Report only the number of lines in this material that include the string "ruler".
RECORDS START
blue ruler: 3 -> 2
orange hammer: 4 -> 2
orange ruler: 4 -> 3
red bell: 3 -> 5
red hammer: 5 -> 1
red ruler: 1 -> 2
RECORDS END
RECORDS START
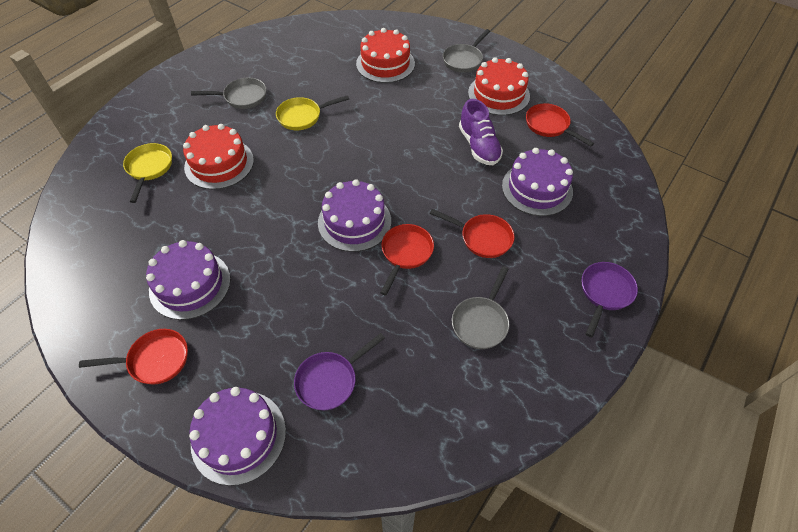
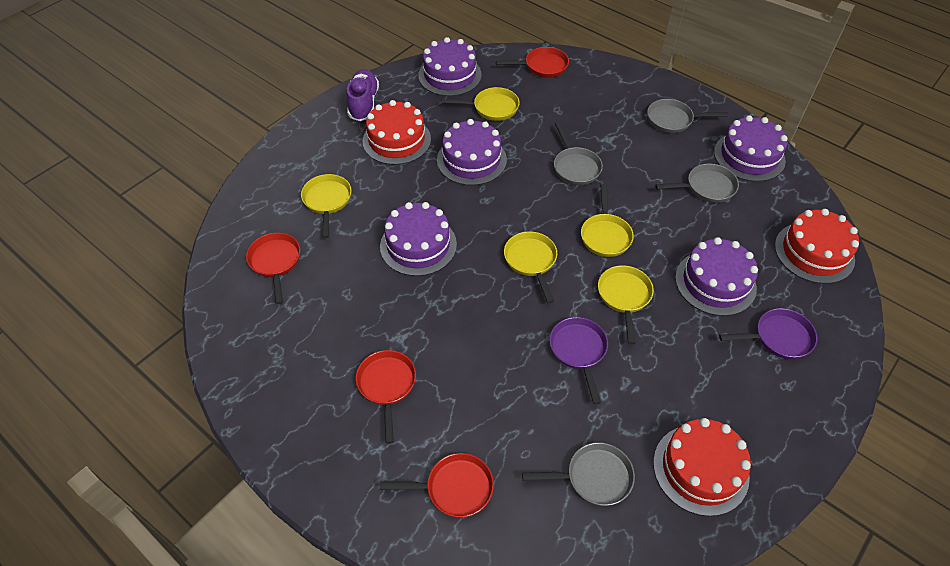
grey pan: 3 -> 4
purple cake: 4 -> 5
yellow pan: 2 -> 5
RECORDS END
(EXERCISE SOLUTION): 3